Would you please repeat exactly the entries below, starting at the line with "none -> green plate D7:D8 level 1" and ending at the line with "none -> white brick G2:I3 level 1", and nothing outside that range? Leave out the pictures.

[Available data Boundary: Start]

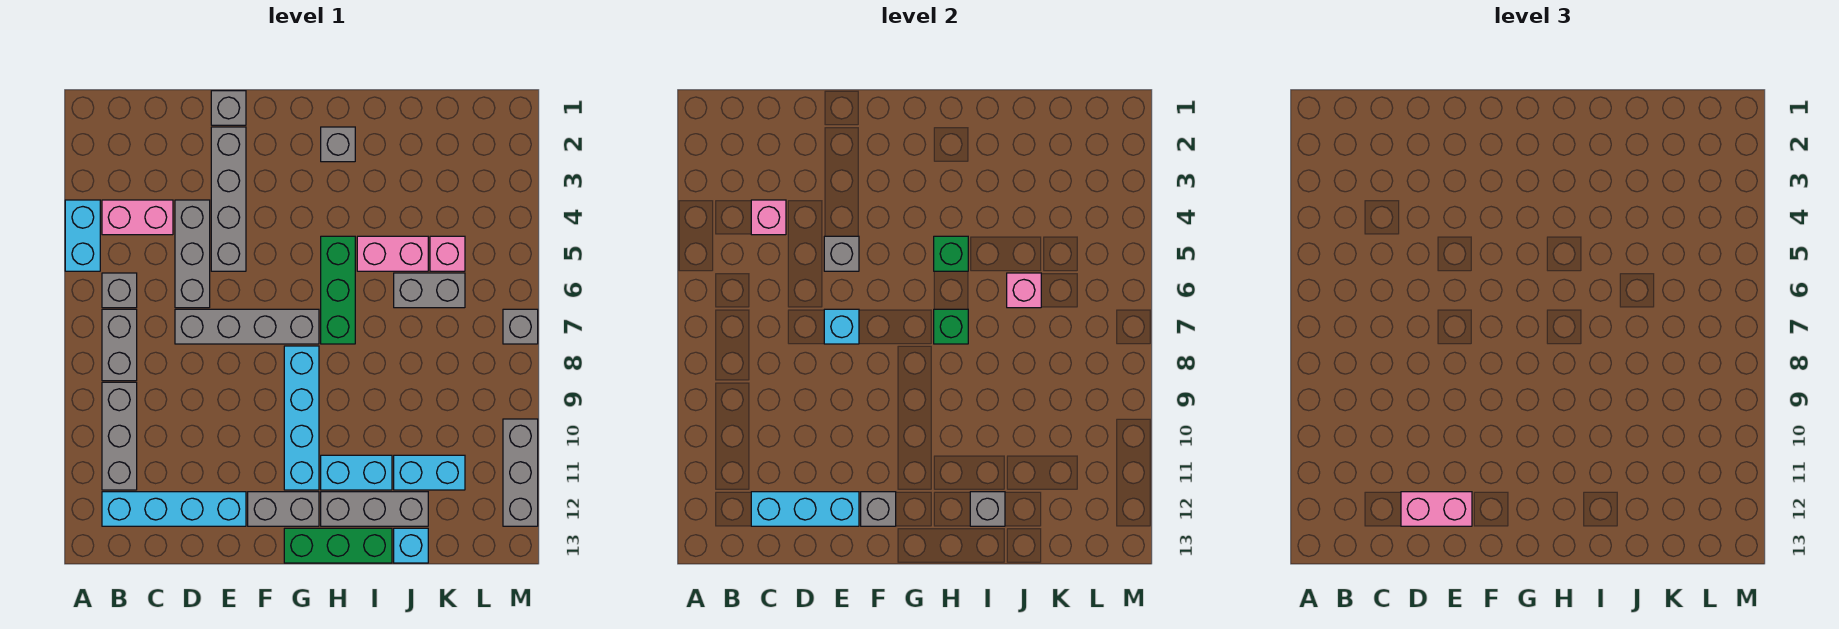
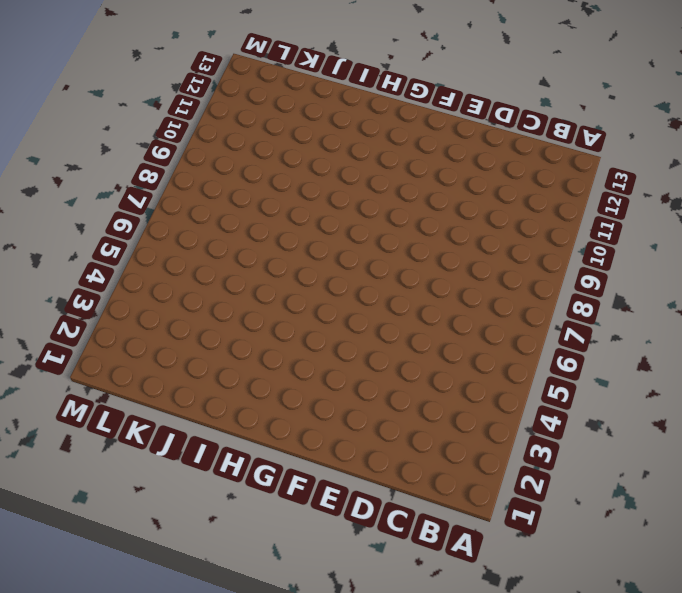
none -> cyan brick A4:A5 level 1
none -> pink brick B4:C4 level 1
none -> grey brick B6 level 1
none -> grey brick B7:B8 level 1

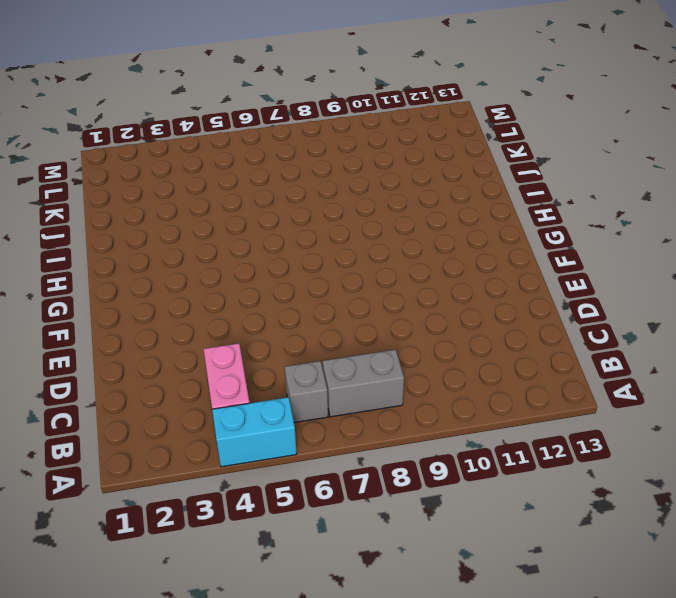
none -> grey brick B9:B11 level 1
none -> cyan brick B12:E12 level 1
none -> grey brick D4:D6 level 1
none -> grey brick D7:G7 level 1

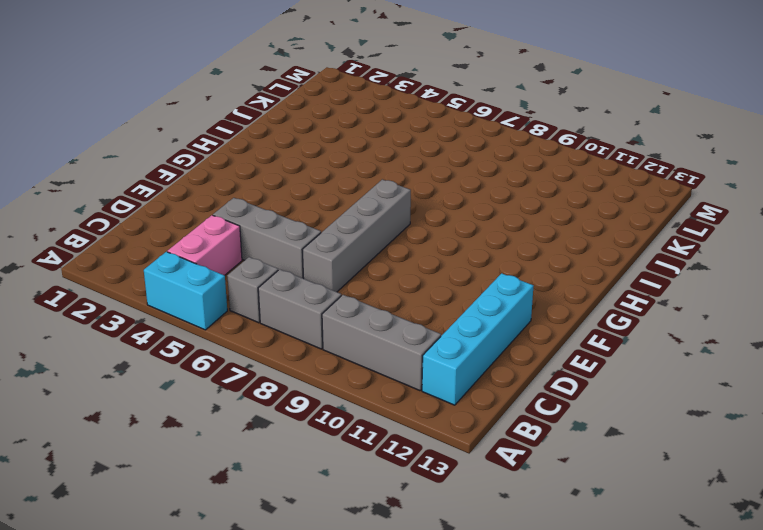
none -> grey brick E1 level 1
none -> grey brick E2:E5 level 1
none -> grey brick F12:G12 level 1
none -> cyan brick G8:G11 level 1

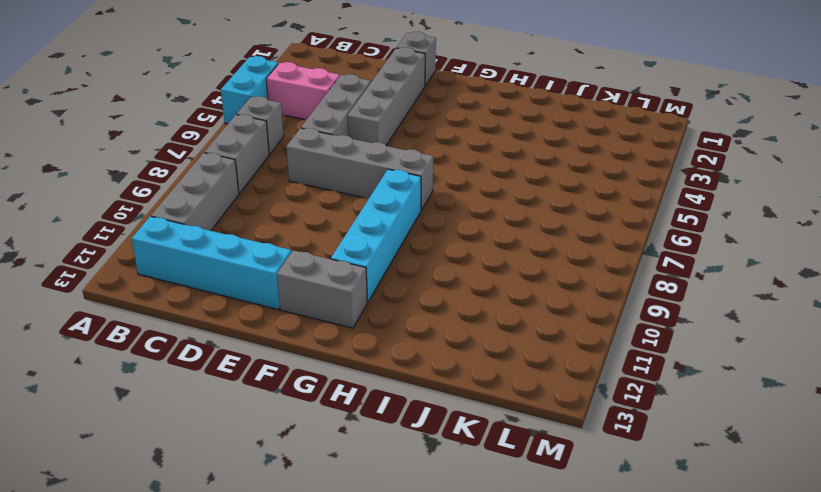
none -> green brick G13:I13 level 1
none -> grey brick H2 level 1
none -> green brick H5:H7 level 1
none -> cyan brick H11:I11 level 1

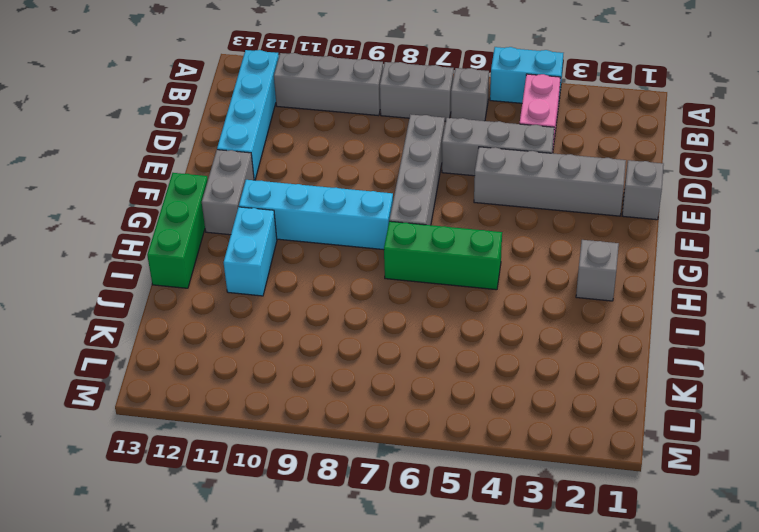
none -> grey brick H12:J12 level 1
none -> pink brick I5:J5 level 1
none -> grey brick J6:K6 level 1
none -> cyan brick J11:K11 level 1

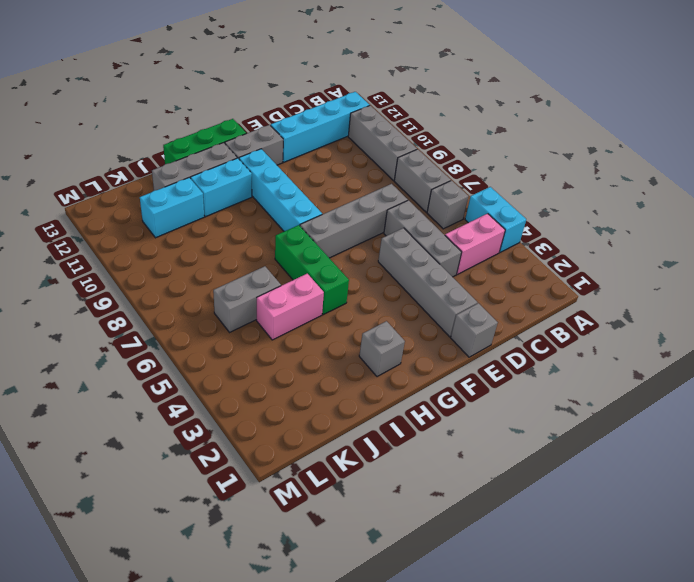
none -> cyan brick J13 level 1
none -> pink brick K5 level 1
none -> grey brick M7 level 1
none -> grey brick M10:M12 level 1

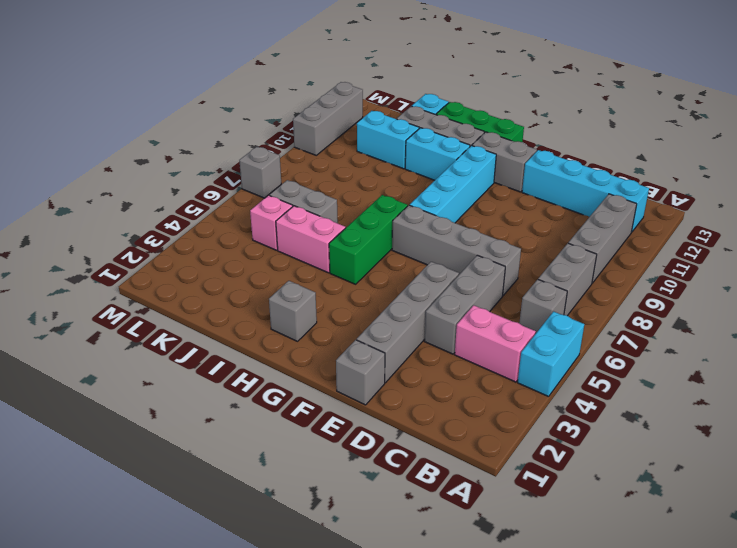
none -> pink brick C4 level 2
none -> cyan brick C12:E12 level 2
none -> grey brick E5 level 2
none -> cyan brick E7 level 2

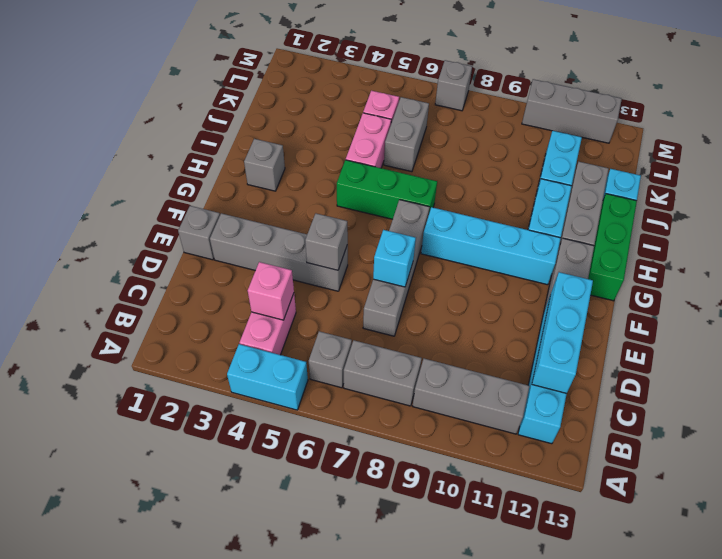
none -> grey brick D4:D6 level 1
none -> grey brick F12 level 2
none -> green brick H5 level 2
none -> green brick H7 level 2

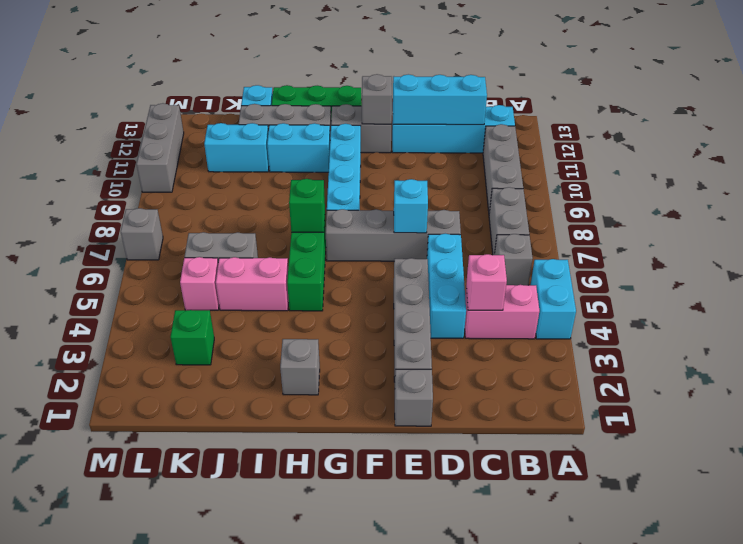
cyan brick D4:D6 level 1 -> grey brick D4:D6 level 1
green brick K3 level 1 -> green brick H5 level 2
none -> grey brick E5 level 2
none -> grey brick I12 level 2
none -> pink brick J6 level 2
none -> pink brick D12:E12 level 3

[Available data Boundary: End]
[Available data Boundary: Start]

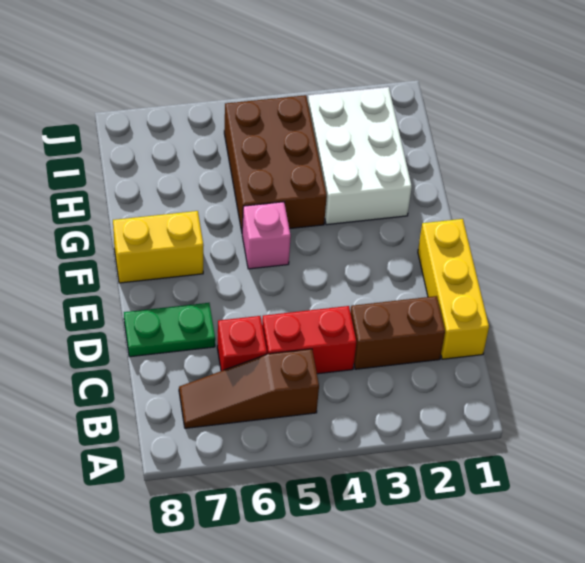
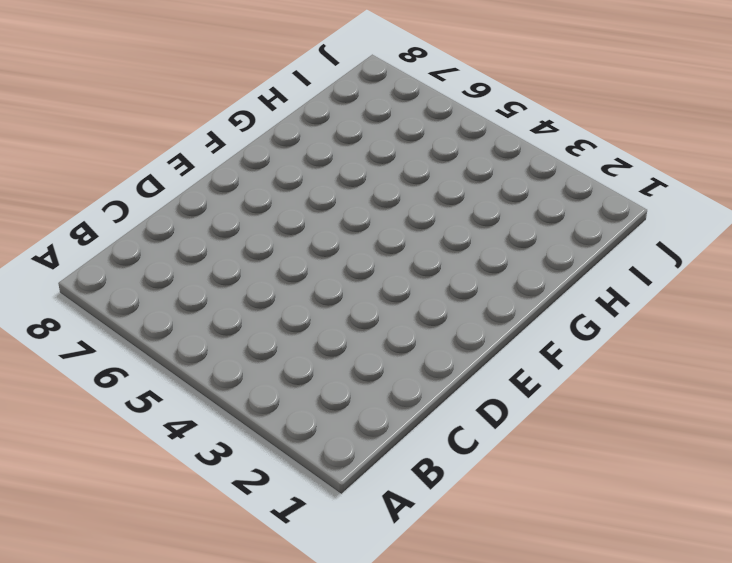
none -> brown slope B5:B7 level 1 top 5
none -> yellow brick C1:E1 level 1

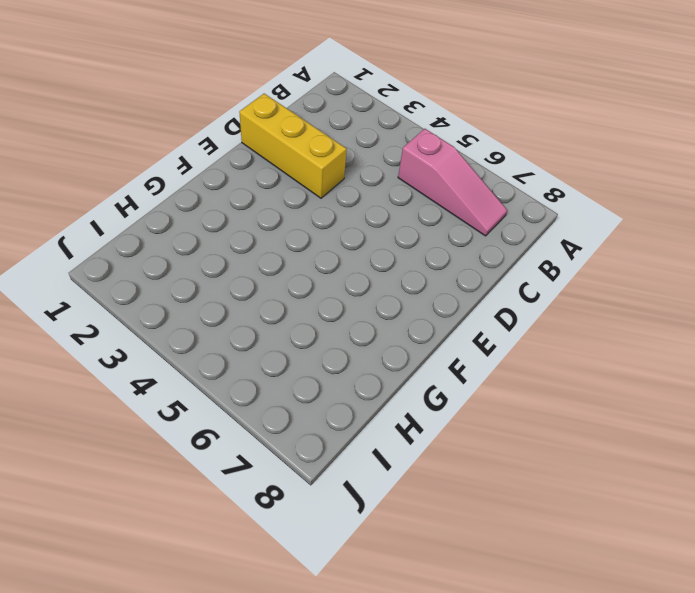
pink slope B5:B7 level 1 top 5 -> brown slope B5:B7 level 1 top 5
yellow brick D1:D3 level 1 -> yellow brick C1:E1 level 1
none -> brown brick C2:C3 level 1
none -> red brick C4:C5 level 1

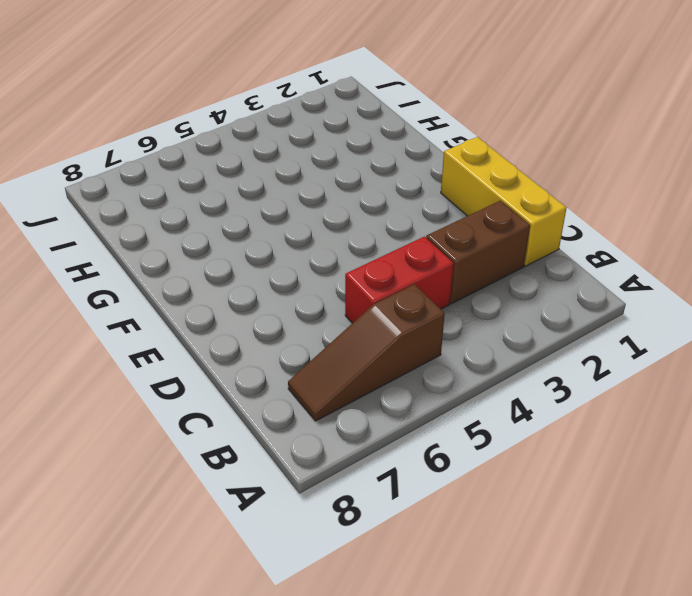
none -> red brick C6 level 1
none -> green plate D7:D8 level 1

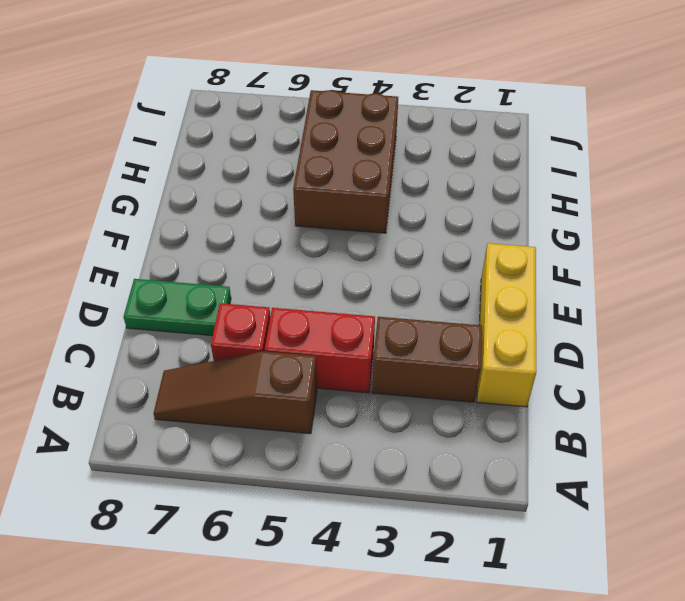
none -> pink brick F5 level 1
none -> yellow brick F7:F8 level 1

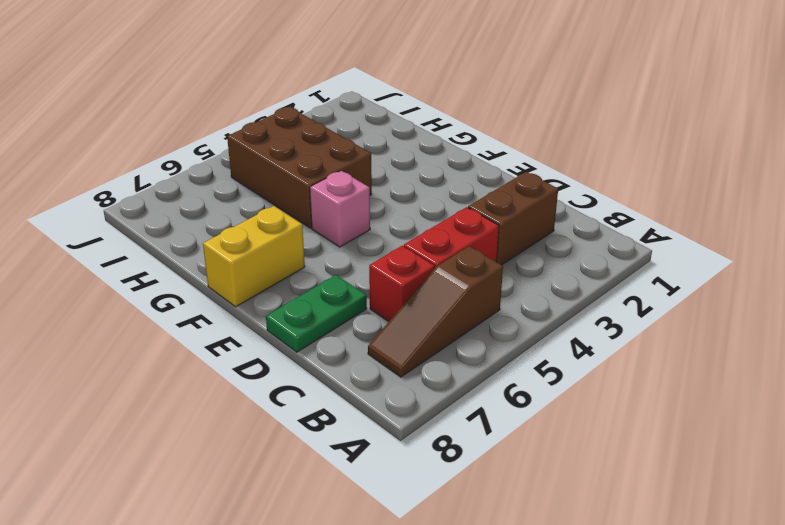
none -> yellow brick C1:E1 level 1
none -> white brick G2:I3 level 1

[Available data Boundary: End]

#### Solved exercise:
none -> green plate D7:D8 level 1

none -> pink brick F5 level 1
none -> yellow brick F7:F8 level 1

none -> yellow brick C1:E1 level 1
none -> white brick G2:I3 level 1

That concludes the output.